= AVAILABLE DATA =
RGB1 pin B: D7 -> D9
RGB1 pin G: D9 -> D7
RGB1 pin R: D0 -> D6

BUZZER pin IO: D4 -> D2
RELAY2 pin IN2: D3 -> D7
* * *
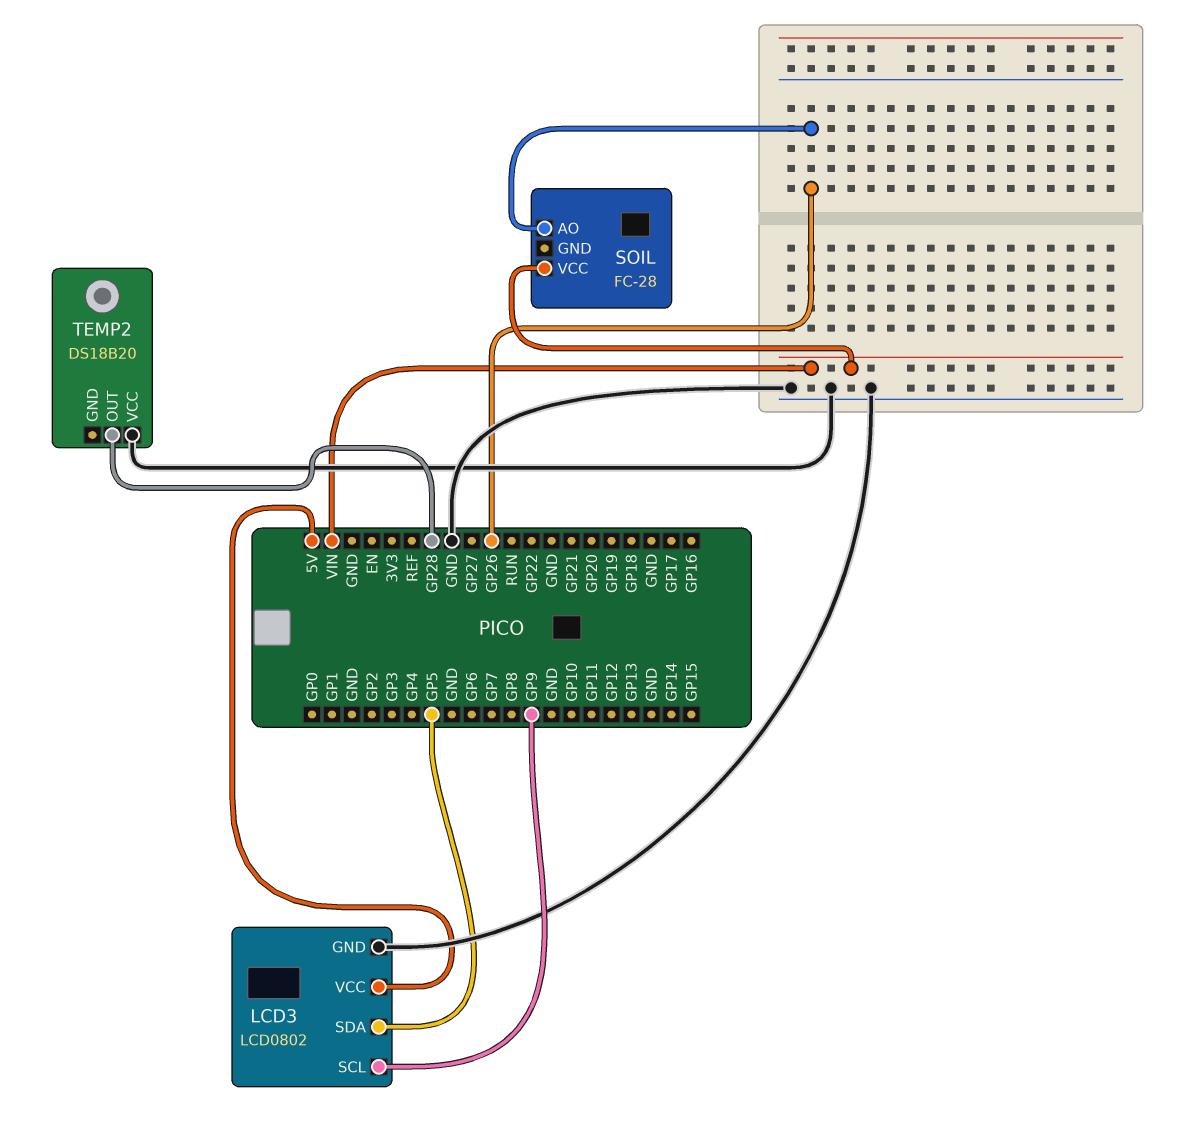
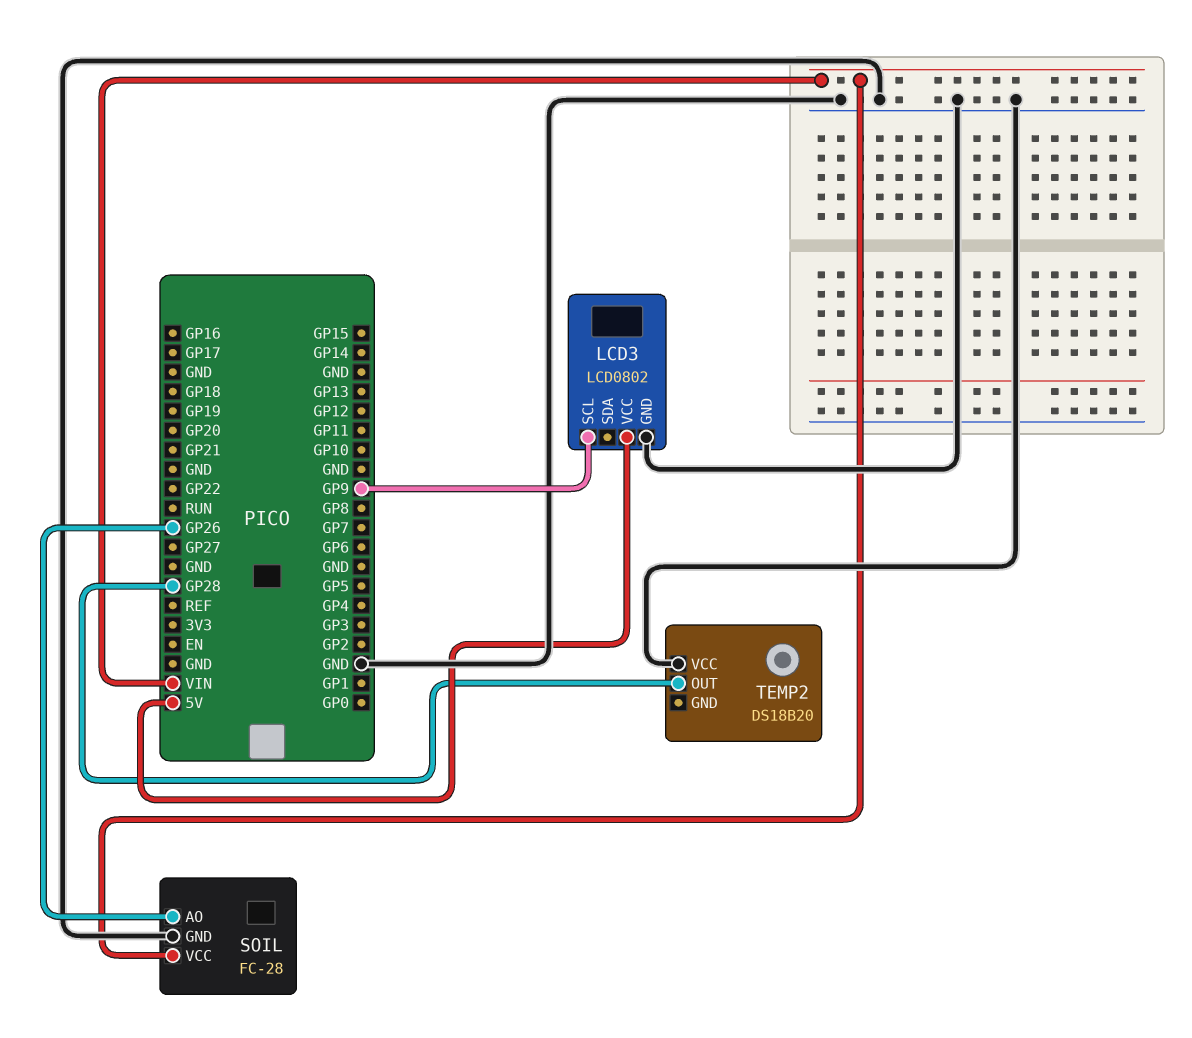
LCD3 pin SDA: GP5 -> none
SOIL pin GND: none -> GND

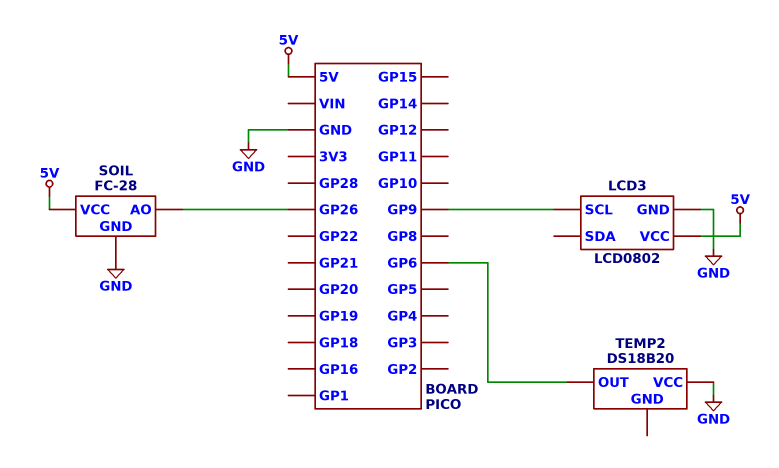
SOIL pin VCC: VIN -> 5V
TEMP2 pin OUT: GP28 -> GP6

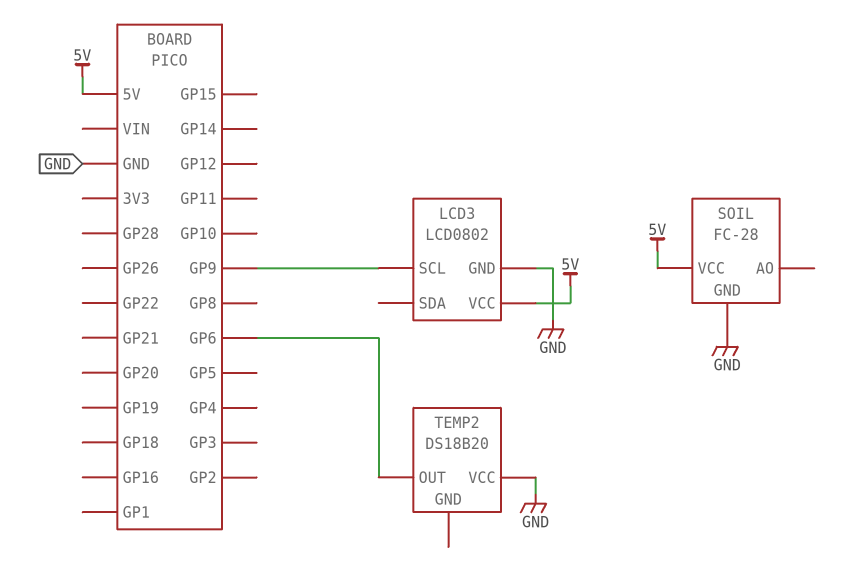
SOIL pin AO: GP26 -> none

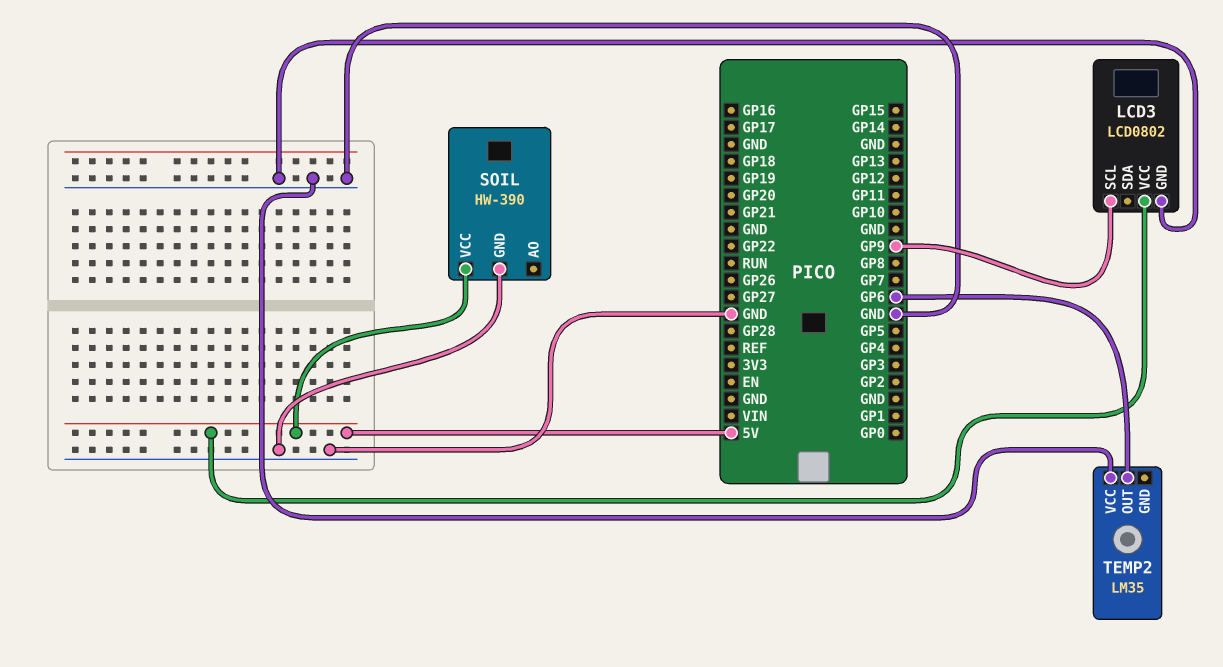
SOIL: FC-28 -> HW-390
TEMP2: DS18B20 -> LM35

= TASK STATEMENT =
Report all lines of the data above that include the string "none".

= EXERCISE SOLUTION =
LCD3 pin SDA: GP5 -> none
SOIL pin GND: none -> GND
SOIL pin AO: GP26 -> none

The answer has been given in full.